• [Task description] Type out the whole listing again exactly, pictures omitted.

______________________________

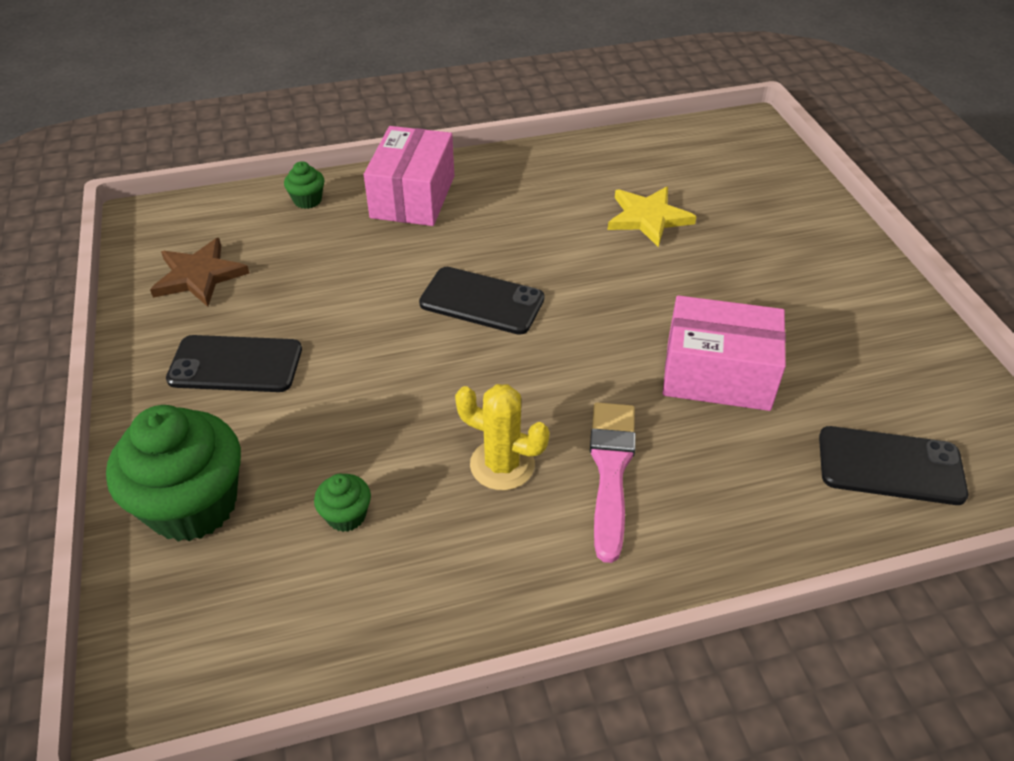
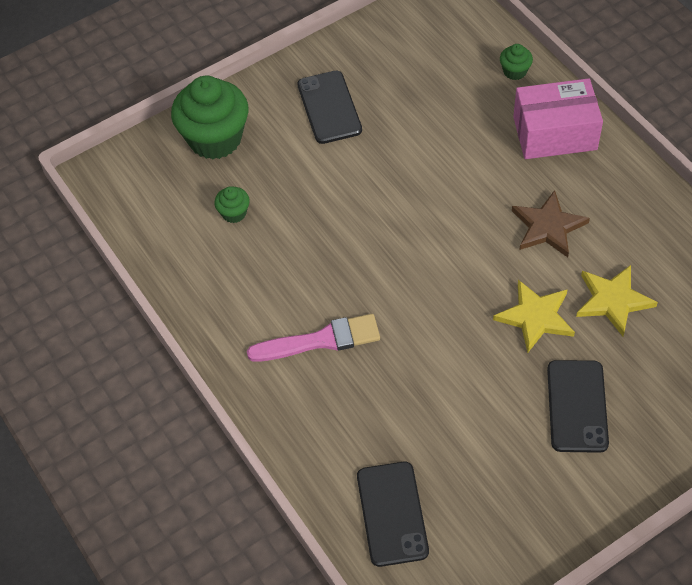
camera: 75 degrees right, 10 degrees up
(199, 275) = (401, 49): brown star -> brown star (548, 226)
(482, 301) = (452, 218): black phone -> black phone (577, 406)
(502, 465) = (302, 279): yellow cactus -> none
(648, 275) = (535, 317): none -> yellow star
(717, 374) = (440, 387): pink box -> none

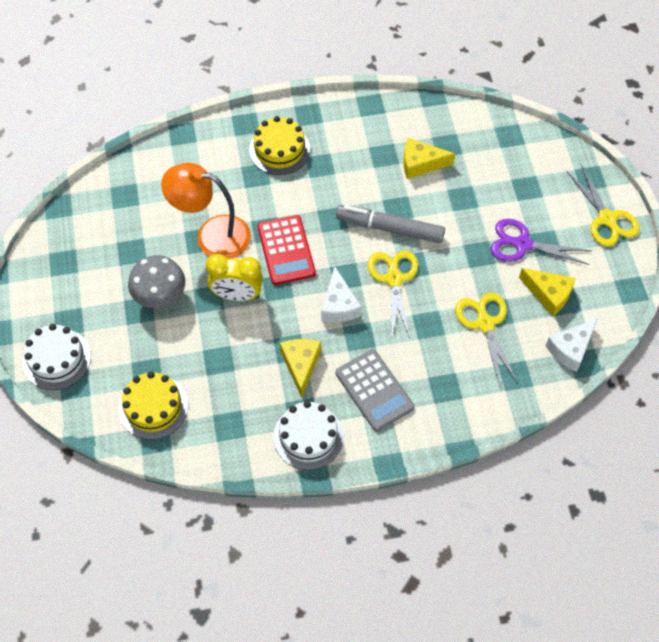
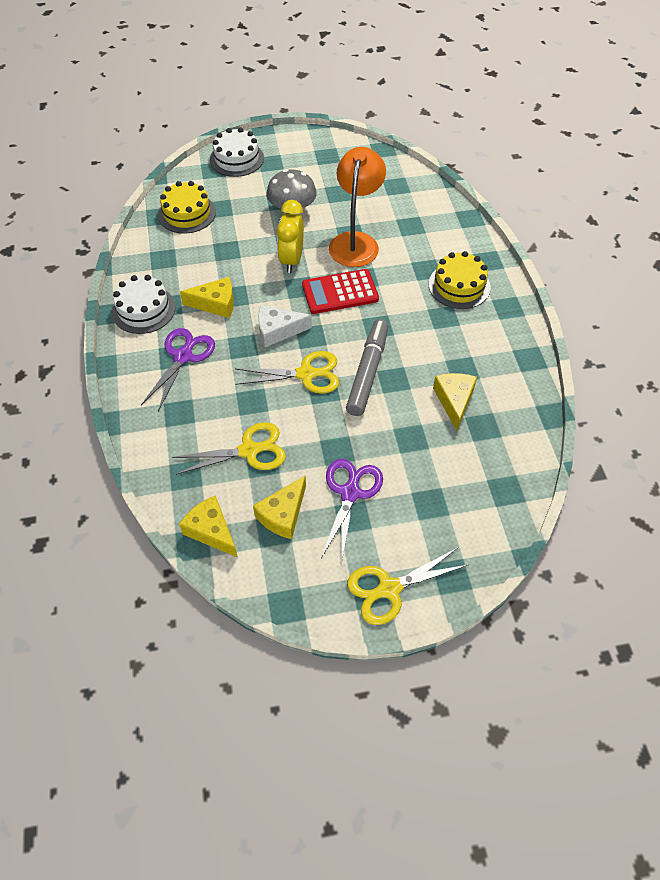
camera: 90 degrees right, 5 degrees down
(374, 390) = (183, 356): grey calculator -> purple scissors
(571, 349) = (211, 531): white cheese -> yellow cheese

______________________________

• [Solution to the problem]
camera: 75 degrees right, 10 degrees up
(199, 275) = (401, 49): brown star -> brown star (548, 226)
(482, 301) = (452, 218): black phone -> black phone (577, 406)
(502, 465) = (302, 279): yellow cactus -> none
(648, 275) = (535, 317): none -> yellow star
(717, 374) = (440, 387): pink box -> none

camera: 90 degrees right, 5 degrees down
(374, 390) = (183, 356): grey calculator -> purple scissors
(571, 349) = (211, 531): white cheese -> yellow cheese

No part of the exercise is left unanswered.